Supplied material:
====
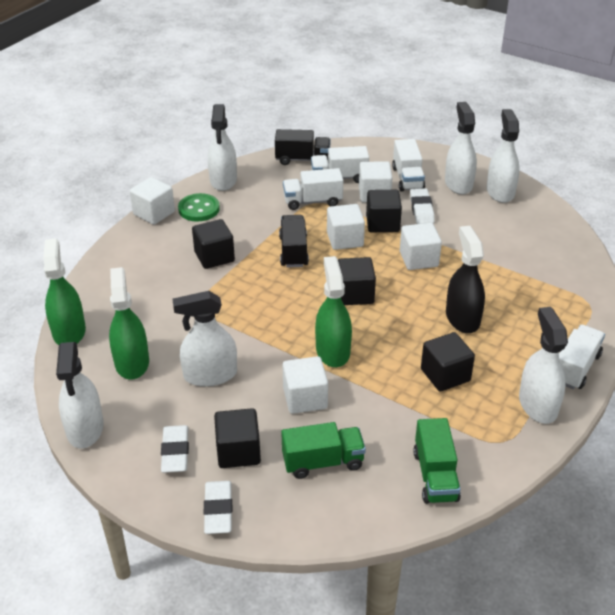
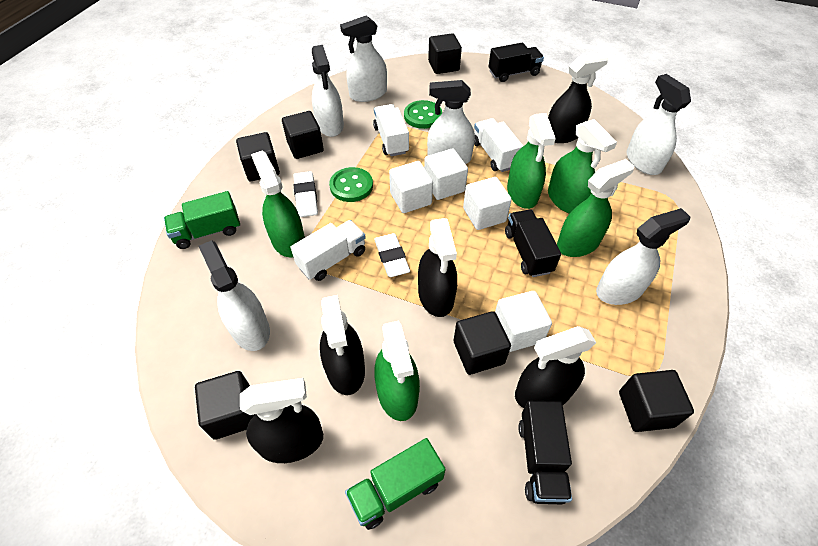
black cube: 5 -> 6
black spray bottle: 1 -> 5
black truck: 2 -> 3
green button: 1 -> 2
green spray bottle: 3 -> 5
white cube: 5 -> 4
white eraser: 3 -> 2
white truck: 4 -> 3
====
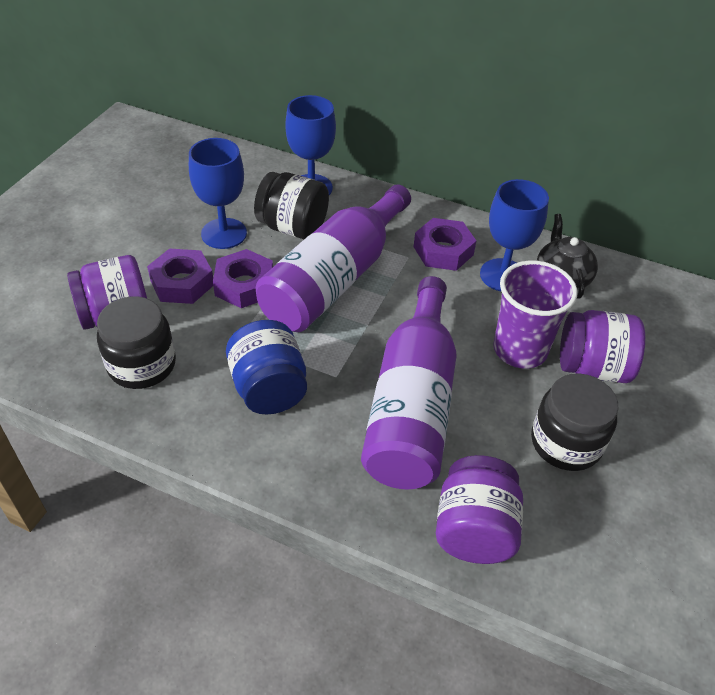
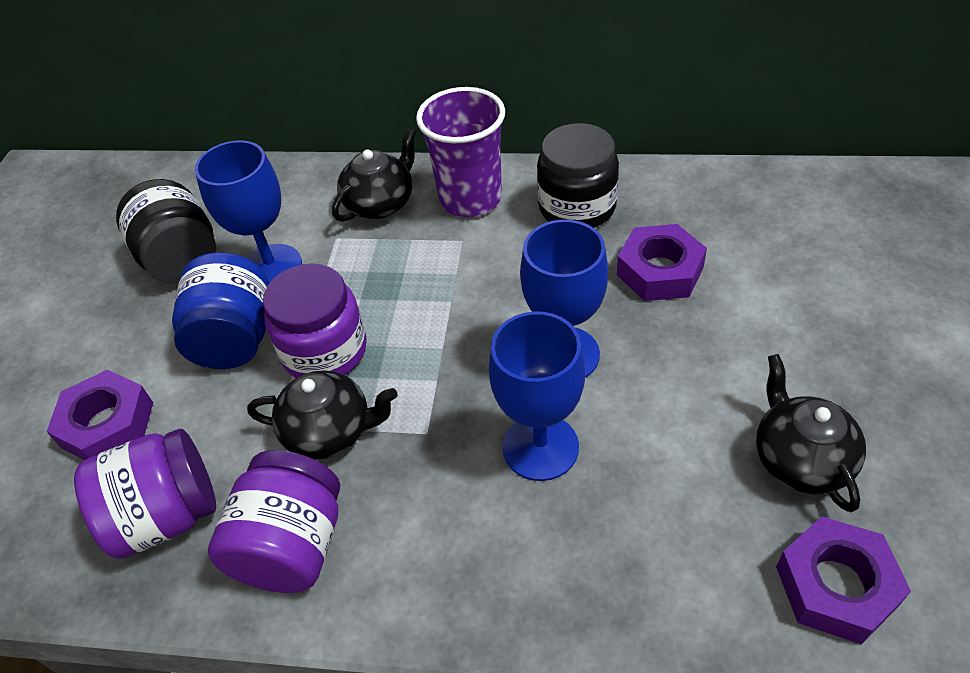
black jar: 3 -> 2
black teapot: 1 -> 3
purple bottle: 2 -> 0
====
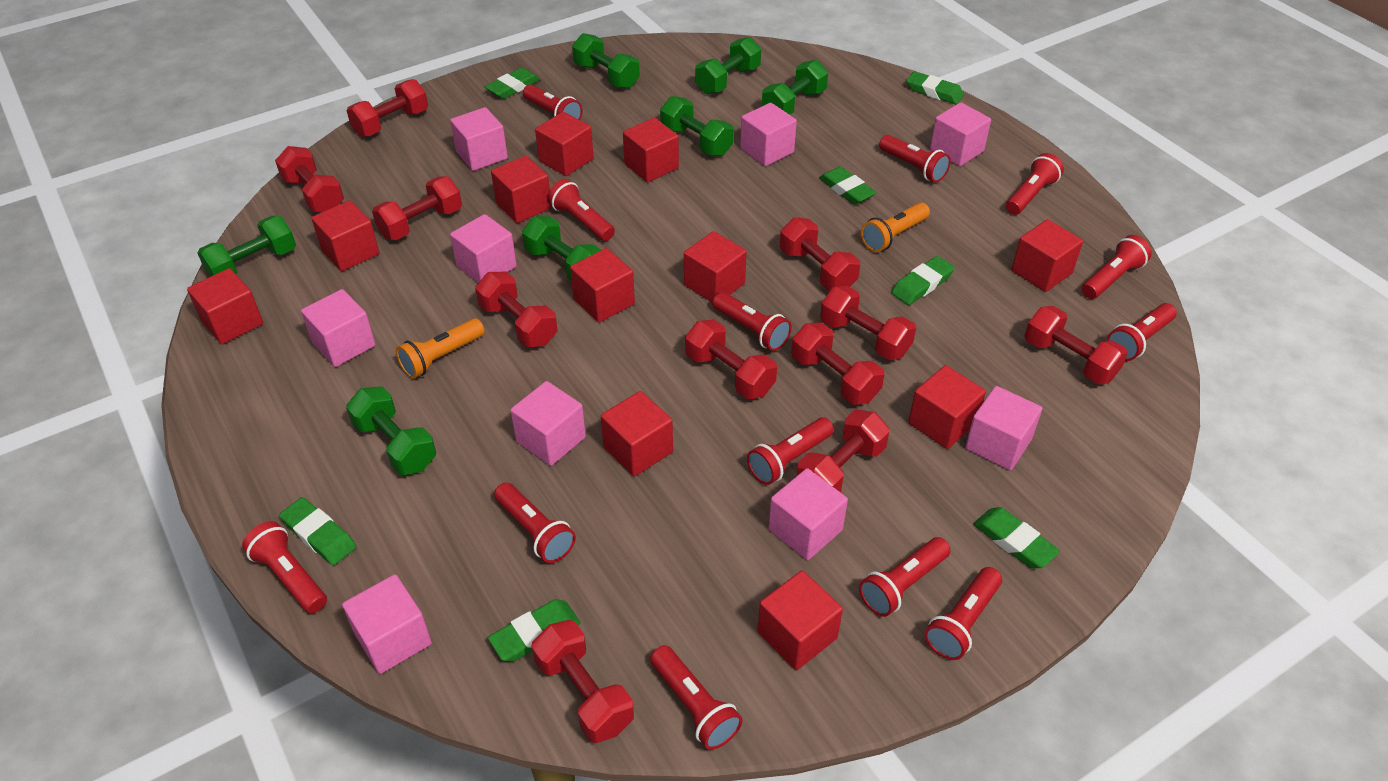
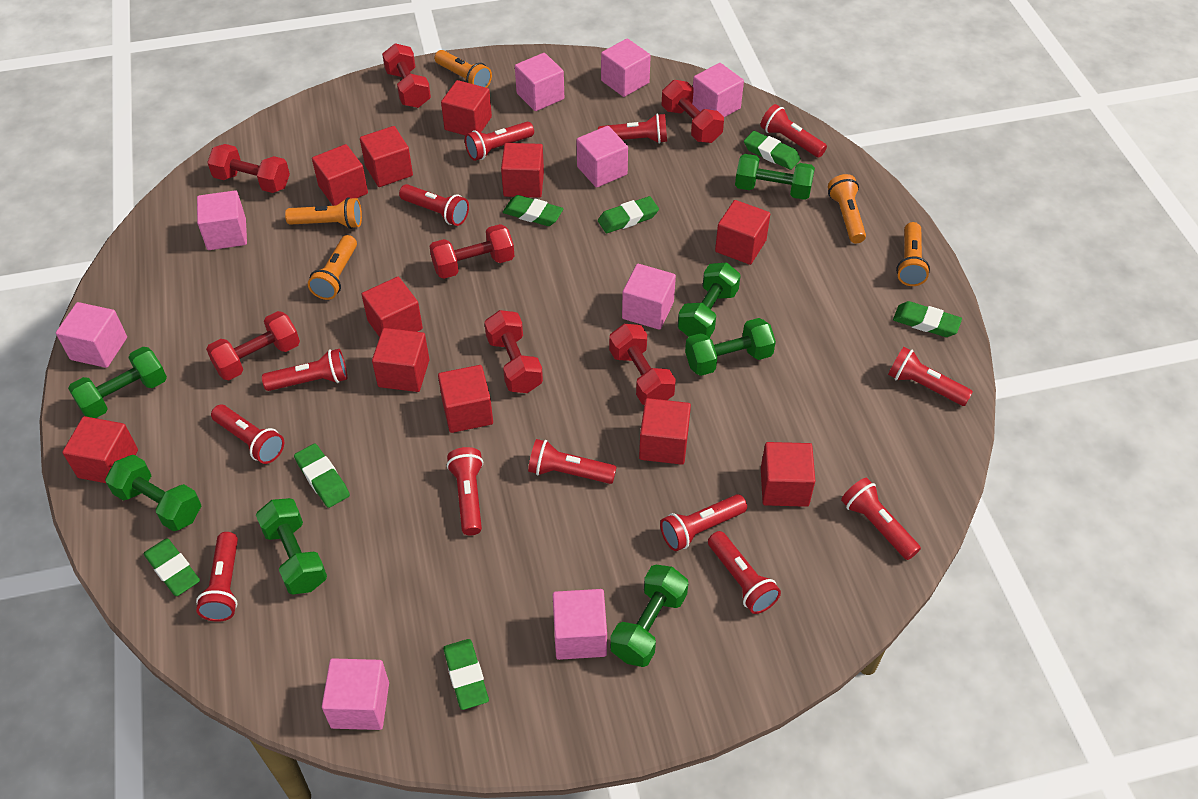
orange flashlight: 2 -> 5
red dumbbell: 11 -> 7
====
Task directions:
Whenever the string "white" shows up in a line of the entries, copy that line.

Task result:
white cube: 5 -> 4
white eraser: 3 -> 2
white truck: 4 -> 3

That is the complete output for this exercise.